** start of DATA EXCERPTS **

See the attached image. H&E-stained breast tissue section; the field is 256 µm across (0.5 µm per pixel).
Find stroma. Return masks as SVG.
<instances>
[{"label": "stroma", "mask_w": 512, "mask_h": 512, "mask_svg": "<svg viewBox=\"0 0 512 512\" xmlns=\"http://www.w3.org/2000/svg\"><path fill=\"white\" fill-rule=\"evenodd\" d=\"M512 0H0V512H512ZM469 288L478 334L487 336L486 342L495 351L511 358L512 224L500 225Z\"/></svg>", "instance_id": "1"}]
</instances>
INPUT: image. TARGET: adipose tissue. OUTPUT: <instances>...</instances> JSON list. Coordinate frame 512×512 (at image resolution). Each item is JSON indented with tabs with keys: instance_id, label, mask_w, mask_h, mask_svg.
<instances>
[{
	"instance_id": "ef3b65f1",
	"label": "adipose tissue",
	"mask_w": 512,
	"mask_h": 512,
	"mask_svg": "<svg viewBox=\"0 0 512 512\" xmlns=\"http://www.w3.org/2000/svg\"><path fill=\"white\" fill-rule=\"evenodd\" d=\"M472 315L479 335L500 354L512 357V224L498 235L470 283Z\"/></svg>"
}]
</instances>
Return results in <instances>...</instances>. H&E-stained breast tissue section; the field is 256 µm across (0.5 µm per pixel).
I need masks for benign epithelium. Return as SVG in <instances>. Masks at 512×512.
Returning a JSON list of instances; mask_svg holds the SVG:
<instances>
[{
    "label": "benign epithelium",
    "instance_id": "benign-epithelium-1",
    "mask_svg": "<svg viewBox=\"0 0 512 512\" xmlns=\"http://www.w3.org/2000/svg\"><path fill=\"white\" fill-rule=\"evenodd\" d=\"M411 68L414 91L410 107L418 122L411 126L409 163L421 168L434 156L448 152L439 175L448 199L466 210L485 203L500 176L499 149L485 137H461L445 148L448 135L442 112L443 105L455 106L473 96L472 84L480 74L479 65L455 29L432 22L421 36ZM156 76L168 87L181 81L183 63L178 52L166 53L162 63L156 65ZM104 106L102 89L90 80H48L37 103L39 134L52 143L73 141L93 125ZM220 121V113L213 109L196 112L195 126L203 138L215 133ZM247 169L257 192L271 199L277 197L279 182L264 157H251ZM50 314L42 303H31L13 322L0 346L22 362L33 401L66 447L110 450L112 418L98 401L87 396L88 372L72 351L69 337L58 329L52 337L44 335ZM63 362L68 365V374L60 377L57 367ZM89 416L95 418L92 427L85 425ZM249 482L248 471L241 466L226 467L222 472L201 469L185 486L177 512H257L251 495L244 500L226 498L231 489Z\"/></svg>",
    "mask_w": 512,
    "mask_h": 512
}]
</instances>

** end of DATA EXCERPTS **

**WRITTEN REQUEST**
Every line above should be printed again exactly as it stands.

**COMPLETE RESPONSE**
See the attached image. H&E-stained breast tissue section; the field is 256 µm across (0.5 µm per pixel).
Find stroma. Return masks as SVG.
<instances>
[{"label": "stroma", "mask_w": 512, "mask_h": 512, "mask_svg": "<svg viewBox=\"0 0 512 512\" xmlns=\"http://www.w3.org/2000/svg\"><path fill=\"white\" fill-rule=\"evenodd\" d=\"M512 0H0V512H512ZM469 288L478 334L487 336L486 342L495 351L511 358L512 224L500 225Z\"/></svg>", "instance_id": "1"}]
</instances>
INPUT: image. TARGET: adipose tissue. OUTPUT: <instances>...</instances> JSON list. Coordinate frame 512×512 (at image resolution). Each item is JSON indented with tabs with keys: instance_id, label, mask_w, mask_h, mask_svg.
<instances>
[{
	"instance_id": "ef3b65f1",
	"label": "adipose tissue",
	"mask_w": 512,
	"mask_h": 512,
	"mask_svg": "<svg viewBox=\"0 0 512 512\" xmlns=\"http://www.w3.org/2000/svg\"><path fill=\"white\" fill-rule=\"evenodd\" d=\"M472 315L479 335L500 354L512 357V224L498 235L470 283Z\"/></svg>"
}]
</instances>
Return results in <instances>...</instances>. H&E-stained breast tissue section; the field is 256 µm across (0.5 µm per pixel).
I need masks for benign epithelium. Return as SVG in <instances>. Masks at 512×512.
Returning a JSON list of instances; mask_svg holds the SVG:
<instances>
[{
    "label": "benign epithelium",
    "instance_id": "benign-epithelium-1",
    "mask_svg": "<svg viewBox=\"0 0 512 512\" xmlns=\"http://www.w3.org/2000/svg\"><path fill=\"white\" fill-rule=\"evenodd\" d=\"M411 68L414 91L410 107L418 122L411 126L409 163L421 168L434 156L448 152L439 175L448 199L466 210L485 203L500 176L499 149L485 137H461L445 148L448 135L442 112L443 105L455 106L473 96L472 84L480 74L479 65L455 29L432 22L421 36ZM156 76L168 87L181 81L183 63L178 52L166 53L162 63L156 65ZM104 106L102 89L90 80H48L37 103L39 134L52 143L73 141L93 125ZM220 121V113L213 109L196 112L195 126L203 138L215 133ZM247 169L257 192L271 199L277 197L279 182L264 157H251ZM50 314L42 303H31L13 322L0 346L22 362L33 401L66 447L110 450L112 418L98 401L87 396L88 372L72 351L69 337L58 329L52 337L44 335ZM63 362L68 365V374L60 377L57 367ZM89 416L95 418L92 427L85 425ZM249 482L248 471L241 466L226 467L222 472L201 469L185 486L177 512H257L251 495L244 500L226 498L231 489Z\"/></svg>",
    "mask_w": 512,
    "mask_h": 512
}]
</instances>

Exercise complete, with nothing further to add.